_ABOUT THIS TASK:_ With the pictures left out, retype exactly the lines below starting at the line that contains "C7: 100nF (GND, VS) -> 1.5uF (GND, VS)" and ending at the line that contains "U3 pin out: N6 -> N4".

_MATERIAL FOR THIS TASK:_
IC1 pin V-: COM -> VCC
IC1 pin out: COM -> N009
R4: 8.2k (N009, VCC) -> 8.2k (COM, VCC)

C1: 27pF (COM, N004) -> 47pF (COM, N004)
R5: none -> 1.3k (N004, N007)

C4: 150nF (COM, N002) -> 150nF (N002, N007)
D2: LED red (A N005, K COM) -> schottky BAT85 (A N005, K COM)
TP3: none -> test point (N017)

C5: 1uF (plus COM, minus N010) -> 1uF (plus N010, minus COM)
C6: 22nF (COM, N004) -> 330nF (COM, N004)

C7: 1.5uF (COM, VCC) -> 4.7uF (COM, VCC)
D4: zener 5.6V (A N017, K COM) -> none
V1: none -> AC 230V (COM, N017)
...
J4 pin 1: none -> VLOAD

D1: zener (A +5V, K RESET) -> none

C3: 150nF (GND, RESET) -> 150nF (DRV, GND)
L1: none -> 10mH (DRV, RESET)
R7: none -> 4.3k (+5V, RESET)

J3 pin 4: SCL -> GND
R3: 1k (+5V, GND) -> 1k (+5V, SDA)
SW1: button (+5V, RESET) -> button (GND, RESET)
* * *
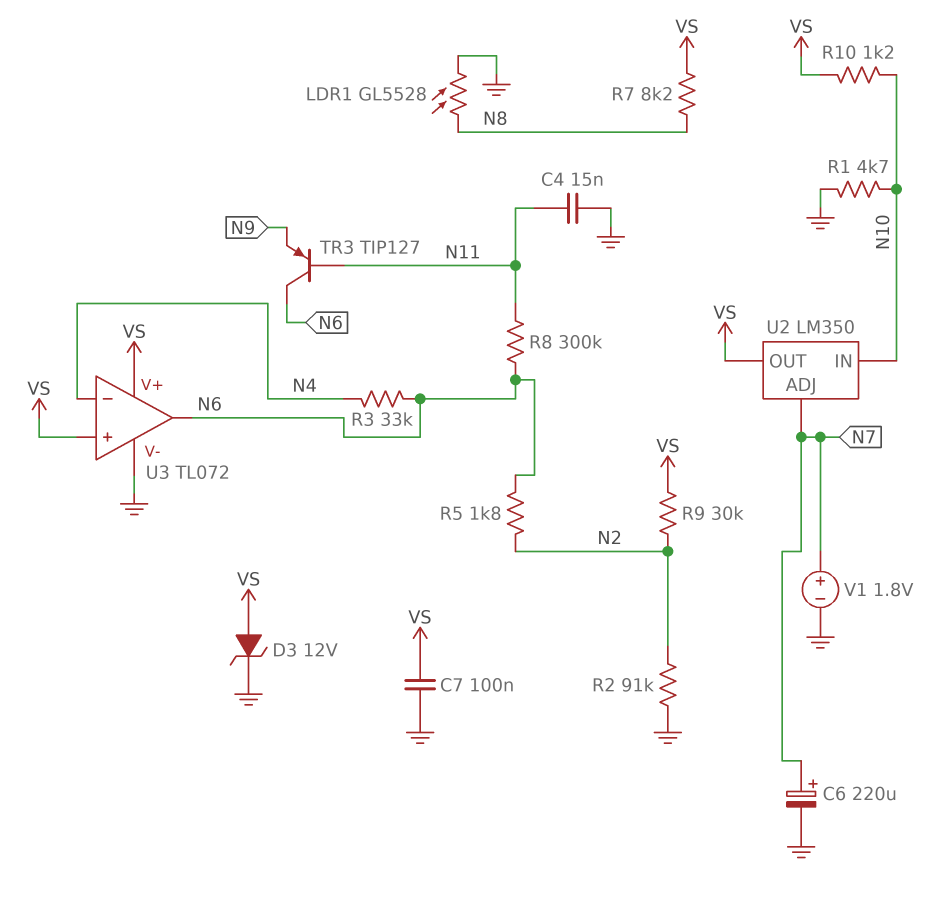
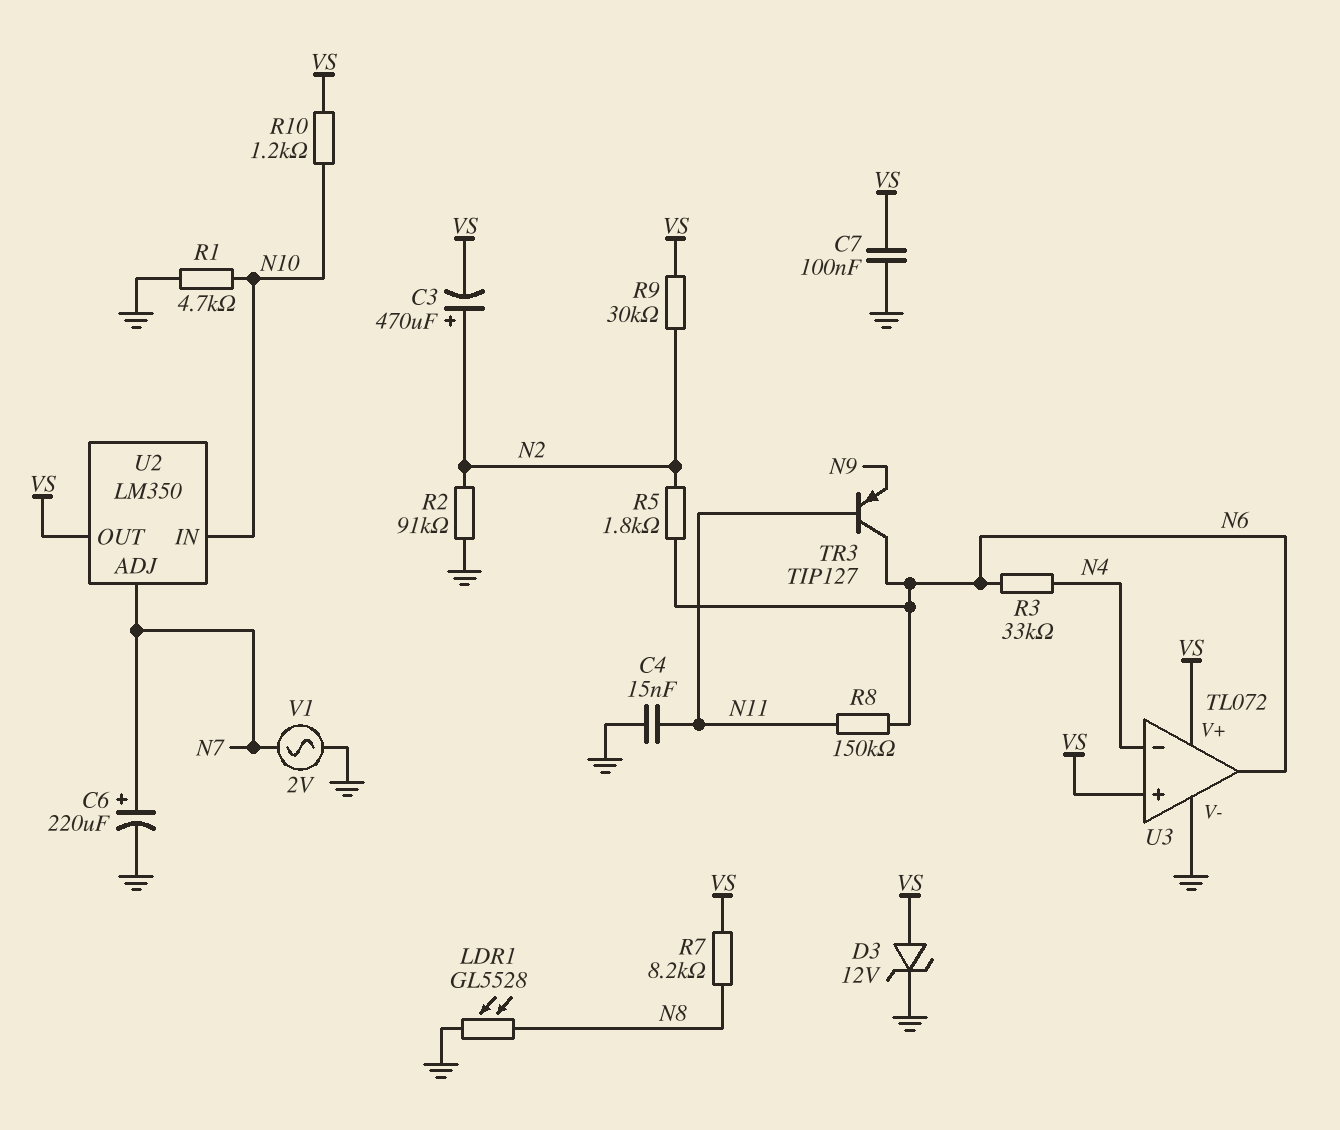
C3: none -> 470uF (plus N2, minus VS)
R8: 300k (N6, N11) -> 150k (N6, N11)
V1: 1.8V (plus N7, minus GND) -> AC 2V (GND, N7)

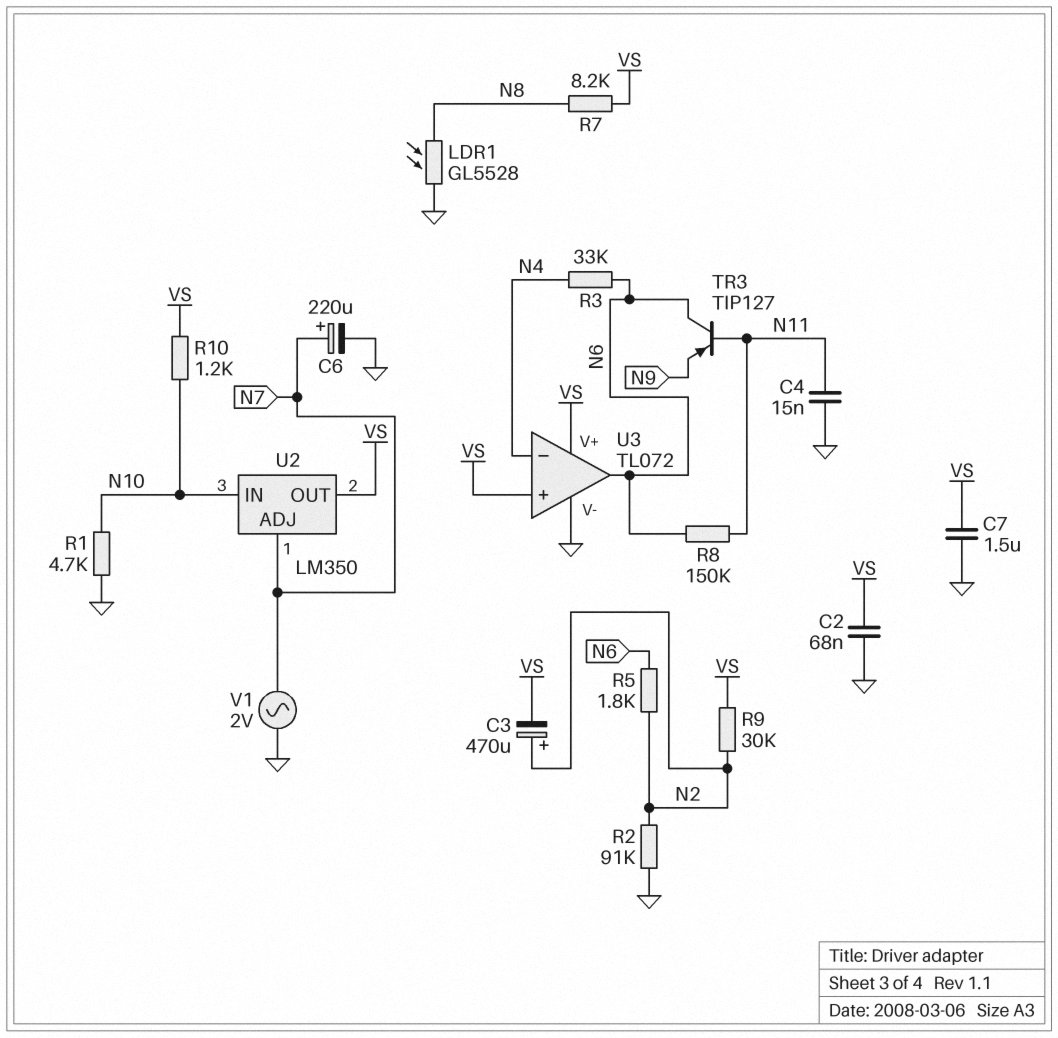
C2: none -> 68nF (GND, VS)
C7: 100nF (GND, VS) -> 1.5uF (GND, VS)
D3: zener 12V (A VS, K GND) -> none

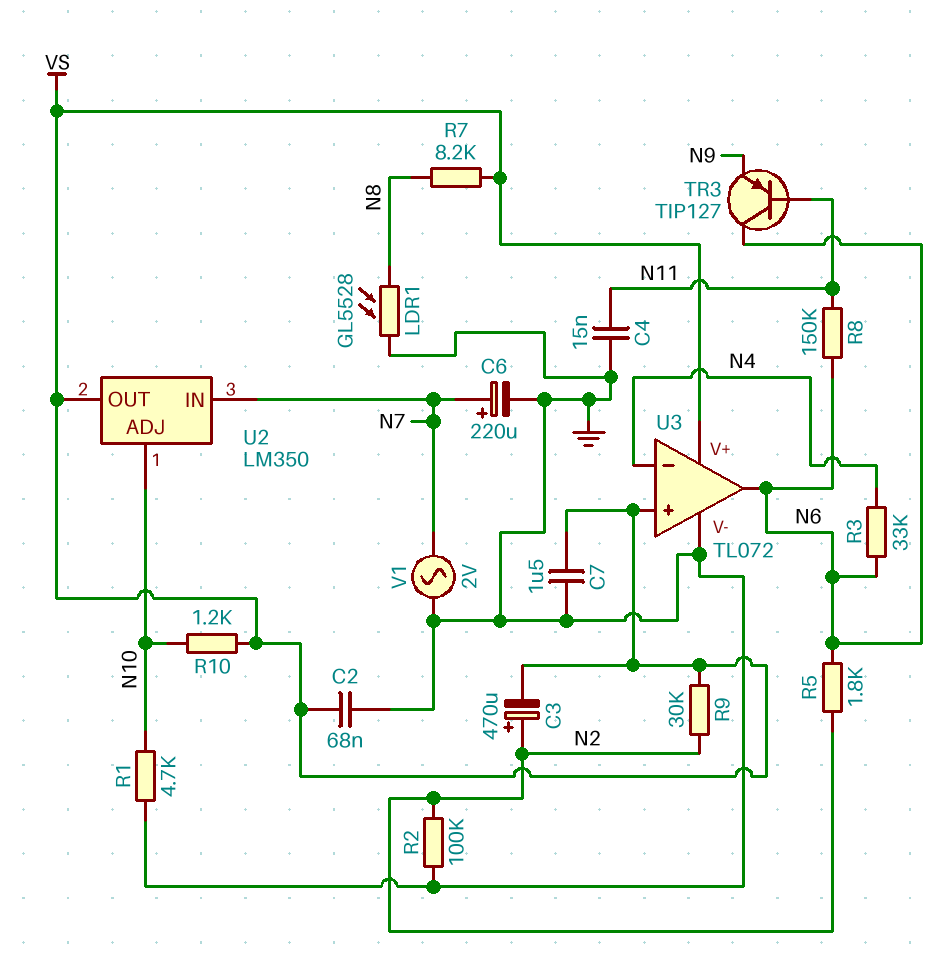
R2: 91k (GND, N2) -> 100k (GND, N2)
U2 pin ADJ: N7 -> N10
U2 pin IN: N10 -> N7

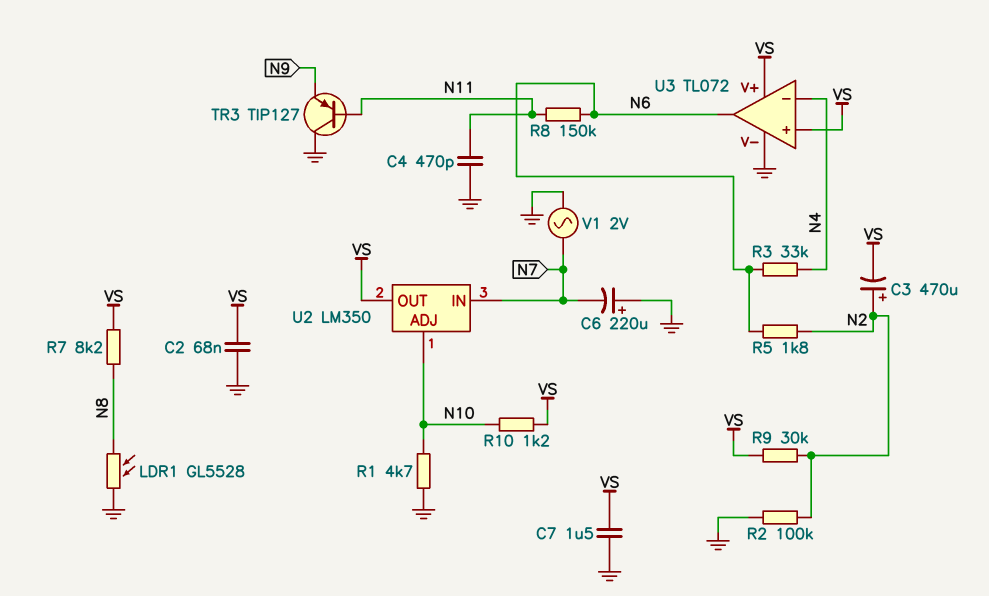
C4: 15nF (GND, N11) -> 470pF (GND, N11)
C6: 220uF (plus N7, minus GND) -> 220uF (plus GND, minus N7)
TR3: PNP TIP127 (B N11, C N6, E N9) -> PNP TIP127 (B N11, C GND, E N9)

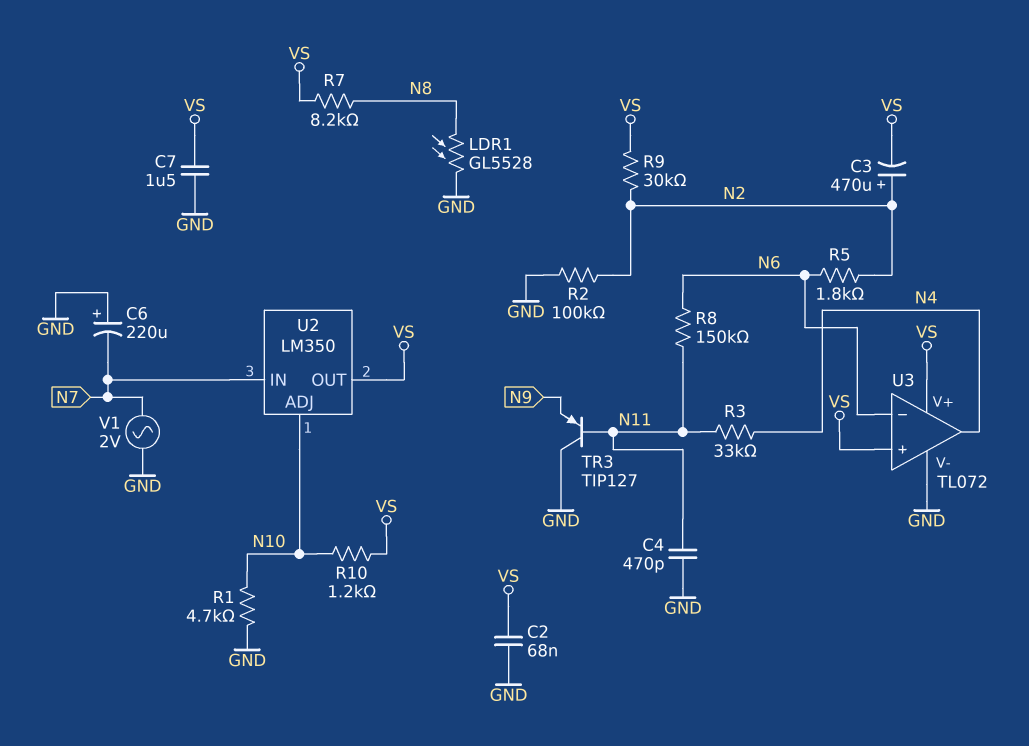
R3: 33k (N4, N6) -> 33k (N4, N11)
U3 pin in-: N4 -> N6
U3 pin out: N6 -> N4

_FINISHED TASK:_
C7: 100nF (GND, VS) -> 1.5uF (GND, VS)
D3: zener 12V (A VS, K GND) -> none

R2: 91k (GND, N2) -> 100k (GND, N2)
U2 pin ADJ: N7 -> N10
U2 pin IN: N10 -> N7

C4: 15nF (GND, N11) -> 470pF (GND, N11)
C6: 220uF (plus N7, minus GND) -> 220uF (plus GND, minus N7)
TR3: PNP TIP127 (B N11, C N6, E N9) -> PNP TIP127 (B N11, C GND, E N9)

R3: 33k (N4, N6) -> 33k (N4, N11)
U3 pin in-: N4 -> N6
U3 pin out: N6 -> N4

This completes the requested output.